Start of RECORDS PROVIDED

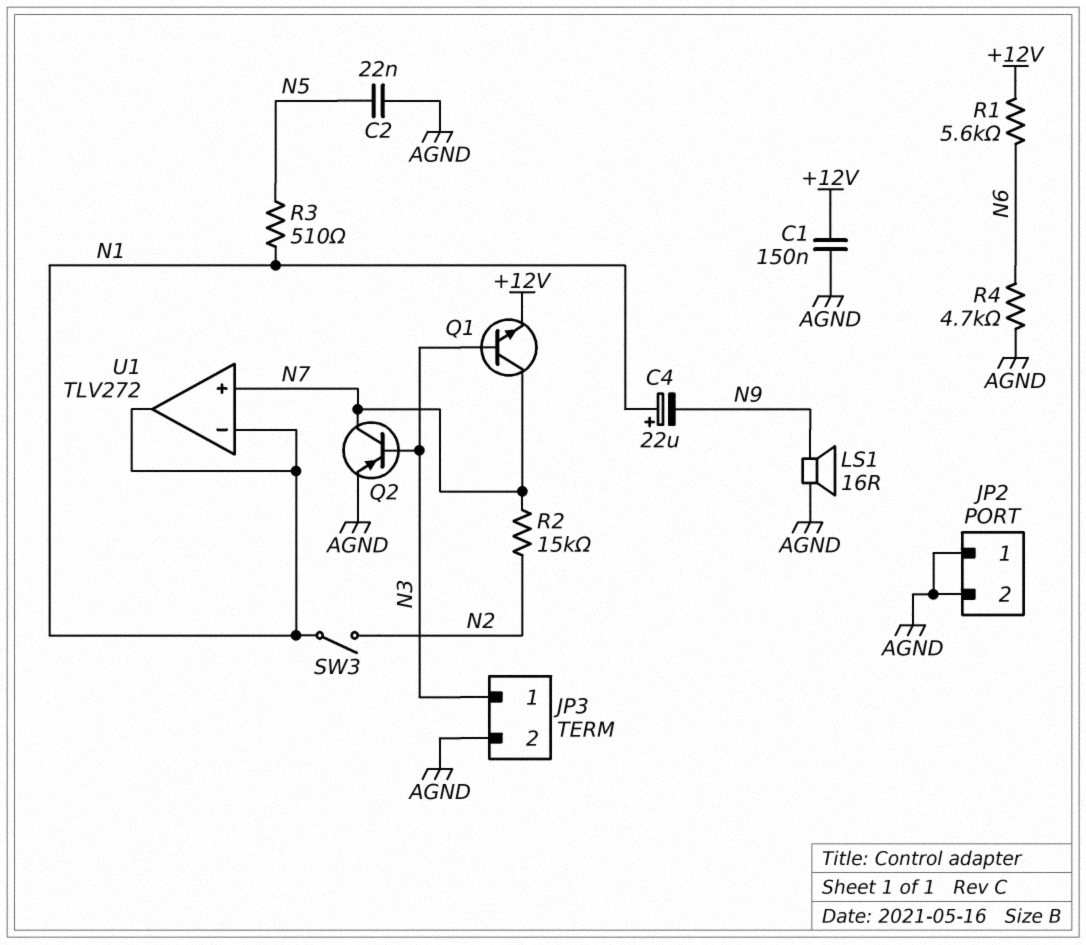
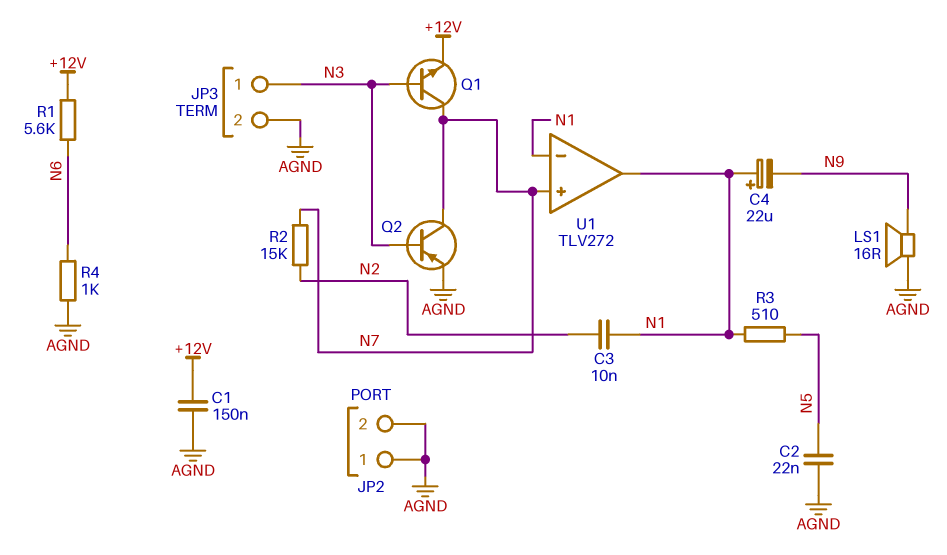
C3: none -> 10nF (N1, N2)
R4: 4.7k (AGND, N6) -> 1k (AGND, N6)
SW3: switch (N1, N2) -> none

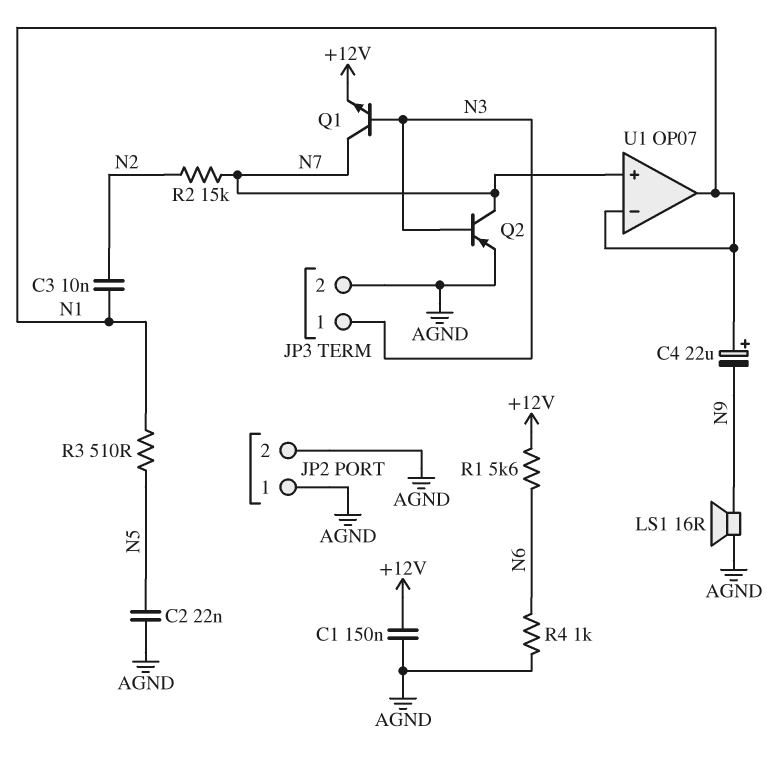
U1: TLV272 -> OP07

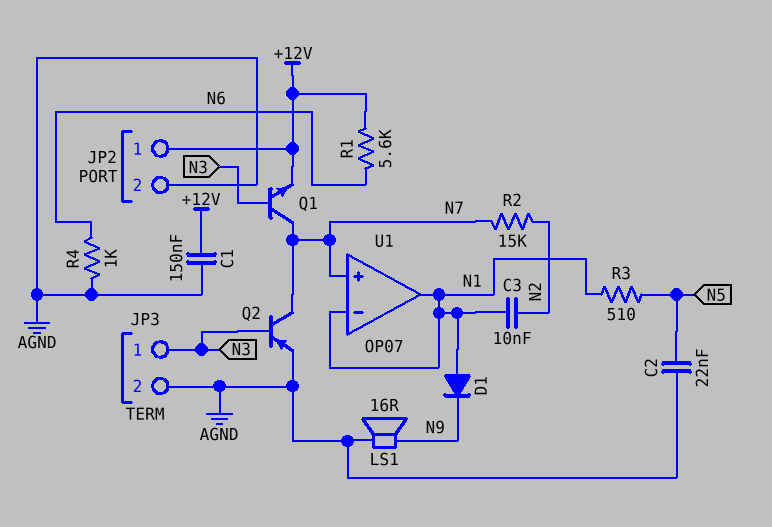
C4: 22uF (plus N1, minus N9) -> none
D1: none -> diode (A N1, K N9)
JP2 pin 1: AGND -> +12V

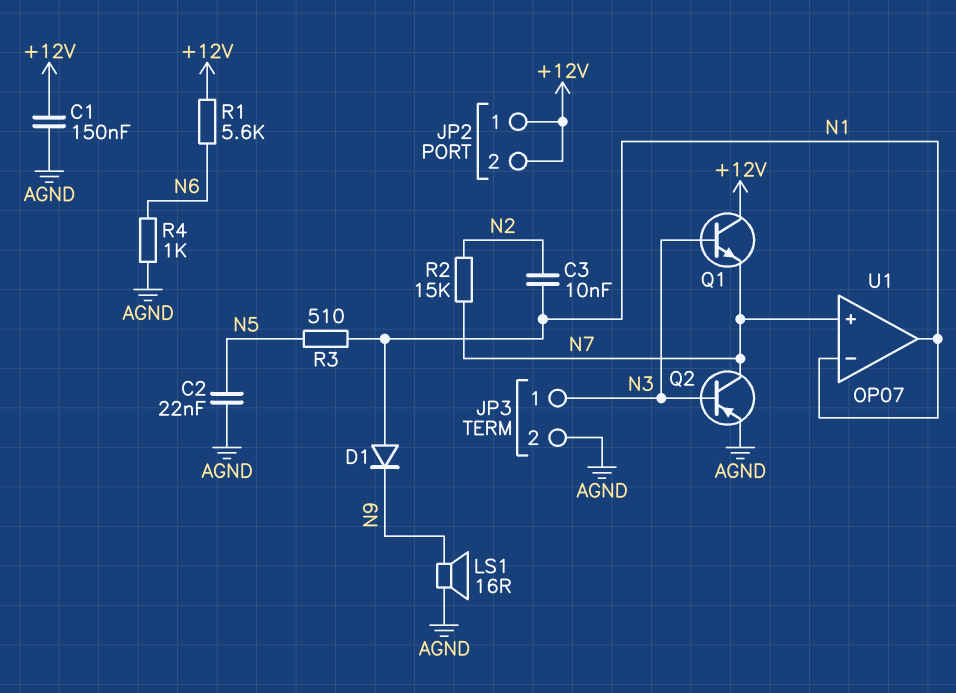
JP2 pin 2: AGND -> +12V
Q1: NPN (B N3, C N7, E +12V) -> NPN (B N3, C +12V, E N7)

End of RECORDS PROVIDED

[WHAT THE TASK ASKS] Looking at the records above, how many lines contain "AGND"? Answer with the number alone.

[SOLUTION BELOW] 3